BEGIN Material for this task

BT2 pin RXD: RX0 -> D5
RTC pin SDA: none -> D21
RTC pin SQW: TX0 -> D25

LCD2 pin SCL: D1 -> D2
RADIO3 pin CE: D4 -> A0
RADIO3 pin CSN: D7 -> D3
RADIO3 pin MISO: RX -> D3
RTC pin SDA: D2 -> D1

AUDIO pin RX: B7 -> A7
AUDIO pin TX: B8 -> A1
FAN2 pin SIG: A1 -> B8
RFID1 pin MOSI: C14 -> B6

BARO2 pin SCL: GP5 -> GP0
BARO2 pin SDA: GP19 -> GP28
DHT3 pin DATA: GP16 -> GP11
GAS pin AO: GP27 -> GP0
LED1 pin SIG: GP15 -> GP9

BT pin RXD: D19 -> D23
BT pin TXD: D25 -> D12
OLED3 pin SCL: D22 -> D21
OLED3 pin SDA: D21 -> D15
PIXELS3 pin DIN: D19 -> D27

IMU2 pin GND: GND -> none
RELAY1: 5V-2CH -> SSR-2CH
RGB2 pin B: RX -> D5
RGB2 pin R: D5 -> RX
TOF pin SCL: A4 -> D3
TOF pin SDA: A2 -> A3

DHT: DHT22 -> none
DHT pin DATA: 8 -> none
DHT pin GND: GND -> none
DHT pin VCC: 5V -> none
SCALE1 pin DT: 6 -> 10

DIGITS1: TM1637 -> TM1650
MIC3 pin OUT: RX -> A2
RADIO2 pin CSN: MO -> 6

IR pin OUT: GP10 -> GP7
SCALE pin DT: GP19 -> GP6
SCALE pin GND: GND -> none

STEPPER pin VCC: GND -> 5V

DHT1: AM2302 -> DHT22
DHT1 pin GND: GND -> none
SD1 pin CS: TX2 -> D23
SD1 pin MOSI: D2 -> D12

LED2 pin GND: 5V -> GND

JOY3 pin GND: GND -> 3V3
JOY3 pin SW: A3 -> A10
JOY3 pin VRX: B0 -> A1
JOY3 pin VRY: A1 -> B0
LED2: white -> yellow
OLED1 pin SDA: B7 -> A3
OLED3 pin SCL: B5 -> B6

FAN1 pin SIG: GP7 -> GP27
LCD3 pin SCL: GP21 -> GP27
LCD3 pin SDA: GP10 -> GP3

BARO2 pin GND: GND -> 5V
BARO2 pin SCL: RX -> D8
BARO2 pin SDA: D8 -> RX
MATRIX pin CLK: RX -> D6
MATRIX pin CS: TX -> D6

END Material for this task

Requirement >> Starting at the first line of the records above, please copy every line exactly through the line containing "DHT pin GND: GND -> none", and stop there.

Expected answer >>
BT2 pin RXD: RX0 -> D5
RTC pin SDA: none -> D21
RTC pin SQW: TX0 -> D25

LCD2 pin SCL: D1 -> D2
RADIO3 pin CE: D4 -> A0
RADIO3 pin CSN: D7 -> D3
RADIO3 pin MISO: RX -> D3
RTC pin SDA: D2 -> D1

AUDIO pin RX: B7 -> A7
AUDIO pin TX: B8 -> A1
FAN2 pin SIG: A1 -> B8
RFID1 pin MOSI: C14 -> B6

BARO2 pin SCL: GP5 -> GP0
BARO2 pin SDA: GP19 -> GP28
DHT3 pin DATA: GP16 -> GP11
GAS pin AO: GP27 -> GP0
LED1 pin SIG: GP15 -> GP9

BT pin RXD: D19 -> D23
BT pin TXD: D25 -> D12
OLED3 pin SCL: D22 -> D21
OLED3 pin SDA: D21 -> D15
PIXELS3 pin DIN: D19 -> D27

IMU2 pin GND: GND -> none
RELAY1: 5V-2CH -> SSR-2CH
RGB2 pin B: RX -> D5
RGB2 pin R: D5 -> RX
TOF pin SCL: A4 -> D3
TOF pin SDA: A2 -> A3

DHT: DHT22 -> none
DHT pin DATA: 8 -> none
DHT pin GND: GND -> none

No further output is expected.